== What you need to do ==
Write out the entries below once more, exactly.

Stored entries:
=======

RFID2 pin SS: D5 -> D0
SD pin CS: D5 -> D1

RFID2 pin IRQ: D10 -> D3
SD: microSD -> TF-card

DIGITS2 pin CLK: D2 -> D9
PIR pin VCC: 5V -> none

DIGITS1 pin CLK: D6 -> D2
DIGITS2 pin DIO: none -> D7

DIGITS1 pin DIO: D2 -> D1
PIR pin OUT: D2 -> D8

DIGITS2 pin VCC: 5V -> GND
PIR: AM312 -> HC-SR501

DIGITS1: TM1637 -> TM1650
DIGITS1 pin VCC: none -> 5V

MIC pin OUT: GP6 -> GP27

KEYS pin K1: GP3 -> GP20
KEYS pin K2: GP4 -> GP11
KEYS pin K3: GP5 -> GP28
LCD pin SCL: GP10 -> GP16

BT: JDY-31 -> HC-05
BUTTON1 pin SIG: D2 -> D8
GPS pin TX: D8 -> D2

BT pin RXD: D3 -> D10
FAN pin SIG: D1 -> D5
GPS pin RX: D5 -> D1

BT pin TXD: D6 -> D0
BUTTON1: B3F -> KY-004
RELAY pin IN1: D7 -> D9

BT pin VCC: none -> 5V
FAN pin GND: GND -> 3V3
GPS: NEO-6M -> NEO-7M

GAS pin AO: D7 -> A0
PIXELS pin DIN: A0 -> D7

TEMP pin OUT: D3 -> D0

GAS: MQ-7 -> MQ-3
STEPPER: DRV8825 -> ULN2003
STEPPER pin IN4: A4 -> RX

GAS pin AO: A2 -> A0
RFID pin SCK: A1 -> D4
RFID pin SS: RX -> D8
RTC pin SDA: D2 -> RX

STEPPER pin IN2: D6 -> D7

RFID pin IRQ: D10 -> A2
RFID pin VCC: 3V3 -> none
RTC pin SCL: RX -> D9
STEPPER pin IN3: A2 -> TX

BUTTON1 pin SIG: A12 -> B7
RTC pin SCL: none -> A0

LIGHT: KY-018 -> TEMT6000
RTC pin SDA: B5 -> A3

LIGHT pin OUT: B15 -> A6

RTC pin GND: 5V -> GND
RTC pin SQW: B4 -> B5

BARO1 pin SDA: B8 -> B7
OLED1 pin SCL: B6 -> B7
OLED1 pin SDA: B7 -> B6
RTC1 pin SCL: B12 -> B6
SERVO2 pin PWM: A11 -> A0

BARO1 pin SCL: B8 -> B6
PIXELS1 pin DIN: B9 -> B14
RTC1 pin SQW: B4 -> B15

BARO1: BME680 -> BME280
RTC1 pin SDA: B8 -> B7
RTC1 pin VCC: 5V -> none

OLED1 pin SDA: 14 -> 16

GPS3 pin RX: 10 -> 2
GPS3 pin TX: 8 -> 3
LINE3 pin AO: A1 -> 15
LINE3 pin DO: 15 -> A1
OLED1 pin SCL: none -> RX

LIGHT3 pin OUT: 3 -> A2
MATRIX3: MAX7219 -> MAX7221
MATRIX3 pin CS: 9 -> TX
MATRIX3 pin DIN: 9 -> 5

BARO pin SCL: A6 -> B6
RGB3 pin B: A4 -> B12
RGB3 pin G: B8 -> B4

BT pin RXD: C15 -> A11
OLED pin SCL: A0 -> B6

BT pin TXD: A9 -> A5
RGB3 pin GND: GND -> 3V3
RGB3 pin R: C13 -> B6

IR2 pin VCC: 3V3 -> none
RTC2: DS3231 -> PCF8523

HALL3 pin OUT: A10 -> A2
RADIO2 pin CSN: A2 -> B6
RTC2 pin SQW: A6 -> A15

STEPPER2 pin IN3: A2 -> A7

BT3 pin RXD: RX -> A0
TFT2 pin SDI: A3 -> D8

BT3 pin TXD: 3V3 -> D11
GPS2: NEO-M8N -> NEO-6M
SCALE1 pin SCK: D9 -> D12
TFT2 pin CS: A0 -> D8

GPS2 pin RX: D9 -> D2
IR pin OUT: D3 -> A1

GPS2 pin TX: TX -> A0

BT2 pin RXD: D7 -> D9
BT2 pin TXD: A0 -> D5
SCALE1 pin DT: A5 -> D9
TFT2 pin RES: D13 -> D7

=======

== Written solution ==
RFID2 pin SS: D5 -> D0
SD pin CS: D5 -> D1

RFID2 pin IRQ: D10 -> D3
SD: microSD -> TF-card

DIGITS2 pin CLK: D2 -> D9
PIR pin VCC: 5V -> none

DIGITS1 pin CLK: D6 -> D2
DIGITS2 pin DIO: none -> D7

DIGITS1 pin DIO: D2 -> D1
PIR pin OUT: D2 -> D8

DIGITS2 pin VCC: 5V -> GND
PIR: AM312 -> HC-SR501

DIGITS1: TM1637 -> TM1650
DIGITS1 pin VCC: none -> 5V

MIC pin OUT: GP6 -> GP27

KEYS pin K1: GP3 -> GP20
KEYS pin K2: GP4 -> GP11
KEYS pin K3: GP5 -> GP28
LCD pin SCL: GP10 -> GP16

BT: JDY-31 -> HC-05
BUTTON1 pin SIG: D2 -> D8
GPS pin TX: D8 -> D2

BT pin RXD: D3 -> D10
FAN pin SIG: D1 -> D5
GPS pin RX: D5 -> D1

BT pin TXD: D6 -> D0
BUTTON1: B3F -> KY-004
RELAY pin IN1: D7 -> D9

BT pin VCC: none -> 5V
FAN pin GND: GND -> 3V3
GPS: NEO-6M -> NEO-7M

GAS pin AO: D7 -> A0
PIXELS pin DIN: A0 -> D7

TEMP pin OUT: D3 -> D0

GAS: MQ-7 -> MQ-3
STEPPER: DRV8825 -> ULN2003
STEPPER pin IN4: A4 -> RX

GAS pin AO: A2 -> A0
RFID pin SCK: A1 -> D4
RFID pin SS: RX -> D8
RTC pin SDA: D2 -> RX

STEPPER pin IN2: D6 -> D7

RFID pin IRQ: D10 -> A2
RFID pin VCC: 3V3 -> none
RTC pin SCL: RX -> D9
STEPPER pin IN3: A2 -> TX

BUTTON1 pin SIG: A12 -> B7
RTC pin SCL: none -> A0

LIGHT: KY-018 -> TEMT6000
RTC pin SDA: B5 -> A3

LIGHT pin OUT: B15 -> A6

RTC pin GND: 5V -> GND
RTC pin SQW: B4 -> B5

BARO1 pin SDA: B8 -> B7
OLED1 pin SCL: B6 -> B7
OLED1 pin SDA: B7 -> B6
RTC1 pin SCL: B12 -> B6
SERVO2 pin PWM: A11 -> A0

BARO1 pin SCL: B8 -> B6
PIXELS1 pin DIN: B9 -> B14
RTC1 pin SQW: B4 -> B15

BARO1: BME680 -> BME280
RTC1 pin SDA: B8 -> B7
RTC1 pin VCC: 5V -> none

OLED1 pin SDA: 14 -> 16

GPS3 pin RX: 10 -> 2
GPS3 pin TX: 8 -> 3
LINE3 pin AO: A1 -> 15
LINE3 pin DO: 15 -> A1
OLED1 pin SCL: none -> RX

LIGHT3 pin OUT: 3 -> A2
MATRIX3: MAX7219 -> MAX7221
MATRIX3 pin CS: 9 -> TX
MATRIX3 pin DIN: 9 -> 5

BARO pin SCL: A6 -> B6
RGB3 pin B: A4 -> B12
RGB3 pin G: B8 -> B4

BT pin RXD: C15 -> A11
OLED pin SCL: A0 -> B6

BT pin TXD: A9 -> A5
RGB3 pin GND: GND -> 3V3
RGB3 pin R: C13 -> B6

IR2 pin VCC: 3V3 -> none
RTC2: DS3231 -> PCF8523

HALL3 pin OUT: A10 -> A2
RADIO2 pin CSN: A2 -> B6
RTC2 pin SQW: A6 -> A15

STEPPER2 pin IN3: A2 -> A7

BT3 pin RXD: RX -> A0
TFT2 pin SDI: A3 -> D8

BT3 pin TXD: 3V3 -> D11
GPS2: NEO-M8N -> NEO-6M
SCALE1 pin SCK: D9 -> D12
TFT2 pin CS: A0 -> D8

GPS2 pin RX: D9 -> D2
IR pin OUT: D3 -> A1

GPS2 pin TX: TX -> A0

BT2 pin RXD: D7 -> D9
BT2 pin TXD: A0 -> D5
SCALE1 pin DT: A5 -> D9
TFT2 pin RES: D13 -> D7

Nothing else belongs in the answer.